= WORK INSTRUCTIONS =
Write out every entry word for word.

Start of DATASET RECORDS

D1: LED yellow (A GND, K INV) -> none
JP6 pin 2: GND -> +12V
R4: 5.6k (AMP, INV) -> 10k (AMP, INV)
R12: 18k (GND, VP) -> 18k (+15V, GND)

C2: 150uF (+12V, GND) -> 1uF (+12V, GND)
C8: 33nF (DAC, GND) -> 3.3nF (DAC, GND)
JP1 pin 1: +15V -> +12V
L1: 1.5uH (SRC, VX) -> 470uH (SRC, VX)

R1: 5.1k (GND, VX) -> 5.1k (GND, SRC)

End of DATASET RECORDS

= RESULT OF THIS TASK =
D1: LED yellow (A GND, K INV) -> none
JP6 pin 2: GND -> +12V
R4: 5.6k (AMP, INV) -> 10k (AMP, INV)
R12: 18k (GND, VP) -> 18k (+15V, GND)

C2: 150uF (+12V, GND) -> 1uF (+12V, GND)
C8: 33nF (DAC, GND) -> 3.3nF (DAC, GND)
JP1 pin 1: +15V -> +12V
L1: 1.5uH (SRC, VX) -> 470uH (SRC, VX)

R1: 5.1k (GND, VX) -> 5.1k (GND, SRC)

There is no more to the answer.